What to do → For this listing, the lines between the one holding "camera: 20 degrees right, 0 degrees up" and the one holding "(674, 196) = (755, 284): none", inclusive, must be set down exactly.

Supplied information →
..............................
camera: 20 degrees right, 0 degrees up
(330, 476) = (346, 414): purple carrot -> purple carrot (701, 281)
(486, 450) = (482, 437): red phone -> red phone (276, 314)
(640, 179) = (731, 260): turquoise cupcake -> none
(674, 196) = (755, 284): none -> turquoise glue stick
..............................
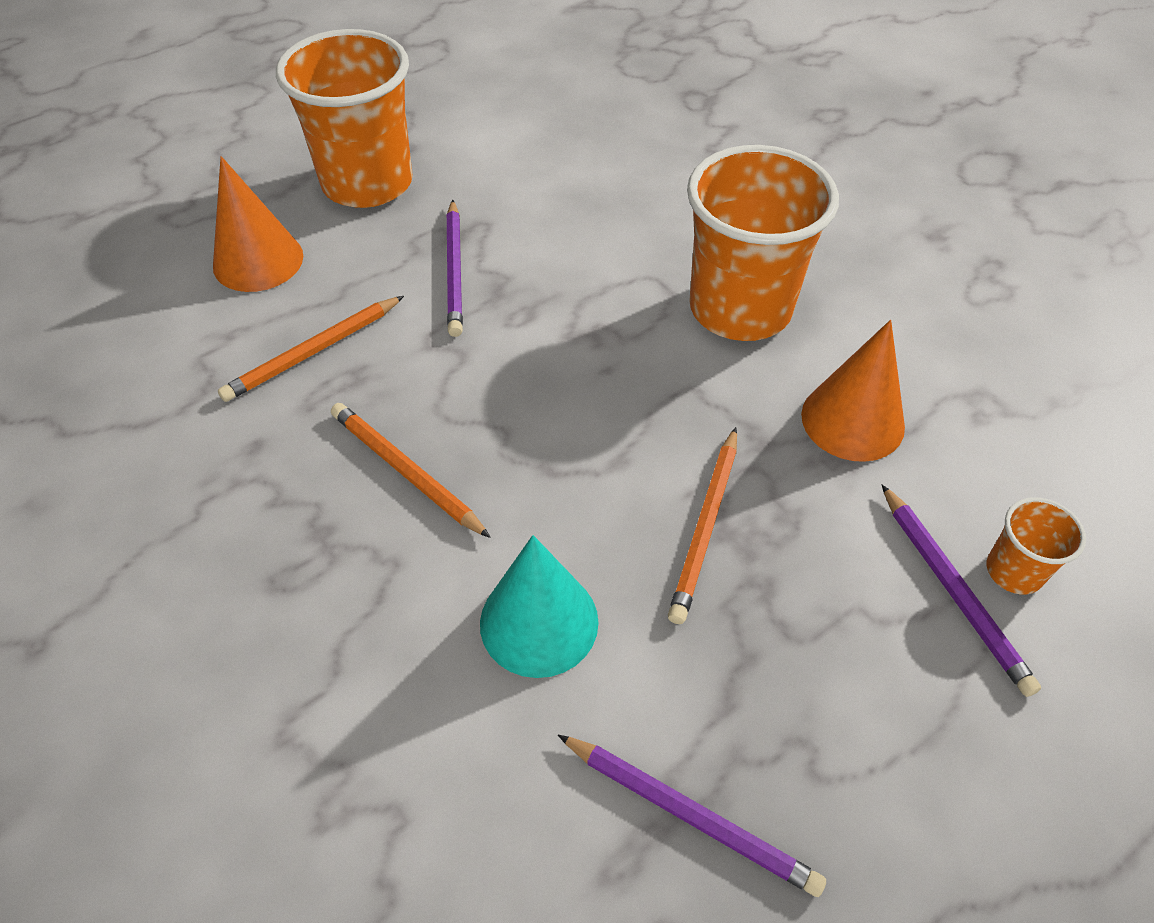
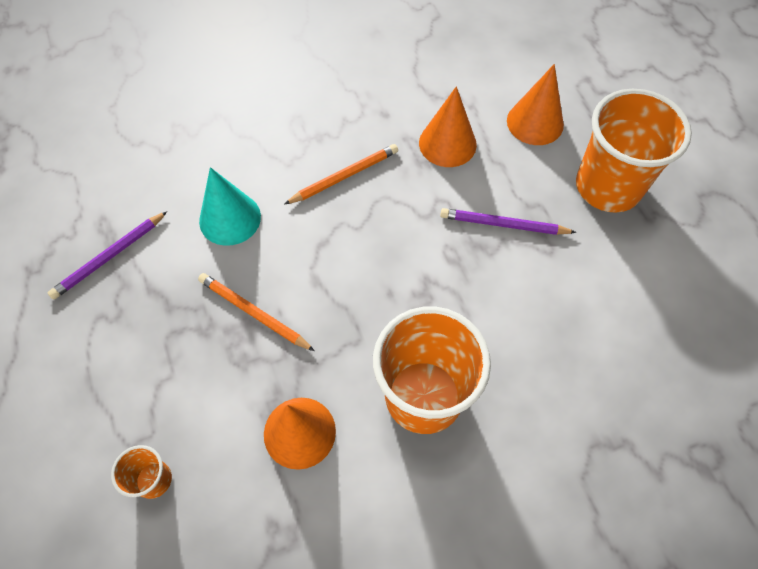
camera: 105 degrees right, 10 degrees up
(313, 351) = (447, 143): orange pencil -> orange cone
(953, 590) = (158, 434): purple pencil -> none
..............................
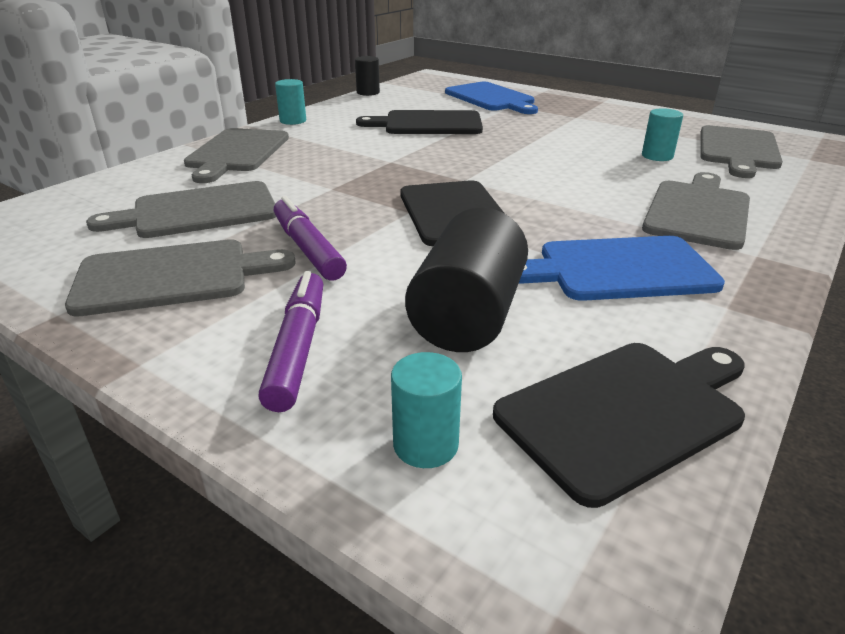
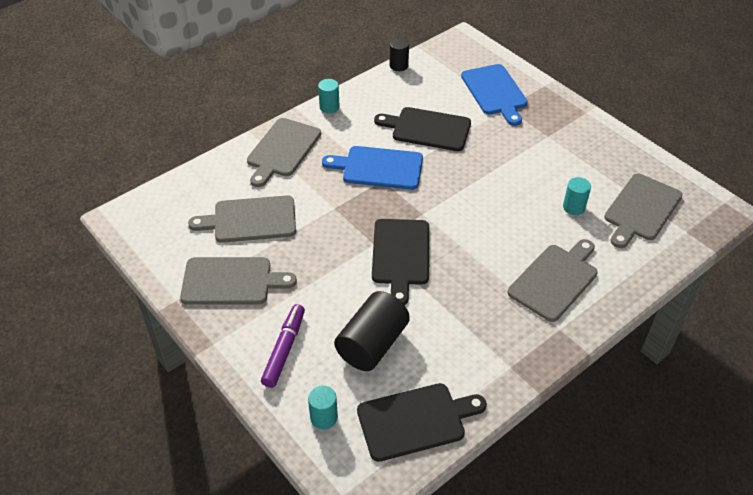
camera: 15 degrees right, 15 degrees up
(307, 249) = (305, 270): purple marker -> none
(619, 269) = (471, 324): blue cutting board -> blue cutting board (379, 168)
..............................
Result of the task →
camera: 20 degrees right, 0 degrees up
(330, 476) = (346, 414): purple carrot -> purple carrot (701, 281)
(486, 450) = (482, 437): red phone -> red phone (276, 314)
(640, 179) = (731, 260): turquoise cupcake -> none
(674, 196) = (755, 284): none -> turquoise glue stick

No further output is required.